[INSTRUCTIONS TO FOLLOW] I need the lines below from the one with "black brick A4:C4" down to the one with "pink tile H2 level 1 -> pink tile I5 level 1" reproduced exactly, both ends included, and nothing else.

[Before-and-after object lists]
*** Begin section ***
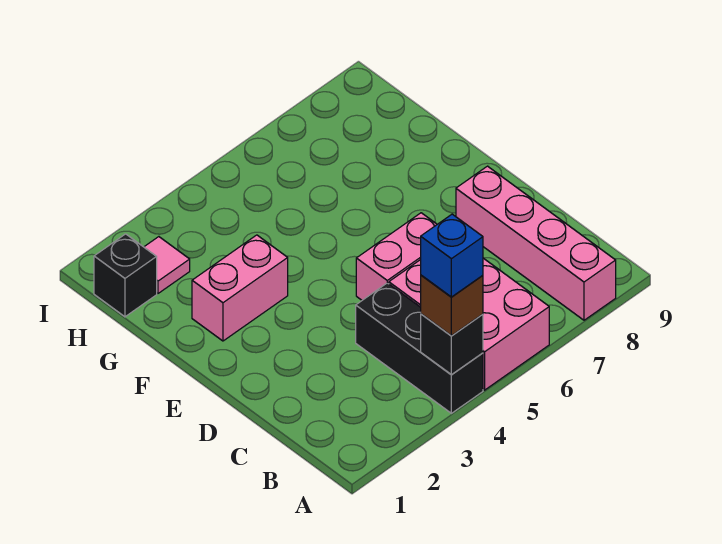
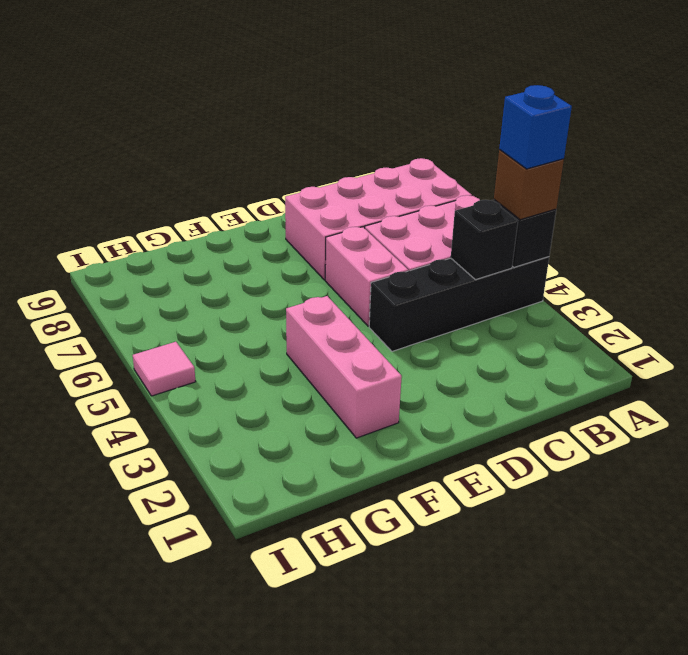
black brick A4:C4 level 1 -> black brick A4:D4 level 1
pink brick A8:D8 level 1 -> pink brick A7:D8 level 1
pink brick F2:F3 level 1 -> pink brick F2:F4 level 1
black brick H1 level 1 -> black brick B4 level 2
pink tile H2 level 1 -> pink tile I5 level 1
*** End section ***
*** Begin section ***
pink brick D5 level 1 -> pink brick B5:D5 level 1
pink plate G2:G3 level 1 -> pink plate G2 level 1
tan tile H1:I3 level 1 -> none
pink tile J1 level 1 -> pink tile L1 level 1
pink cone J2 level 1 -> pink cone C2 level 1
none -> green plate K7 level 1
*** End section ***
[SOLVED PROBLEM]
black brick A4:C4 level 1 -> black brick A4:D4 level 1
pink brick A8:D8 level 1 -> pink brick A7:D8 level 1
pink brick F2:F3 level 1 -> pink brick F2:F4 level 1
black brick H1 level 1 -> black brick B4 level 2
pink tile H2 level 1 -> pink tile I5 level 1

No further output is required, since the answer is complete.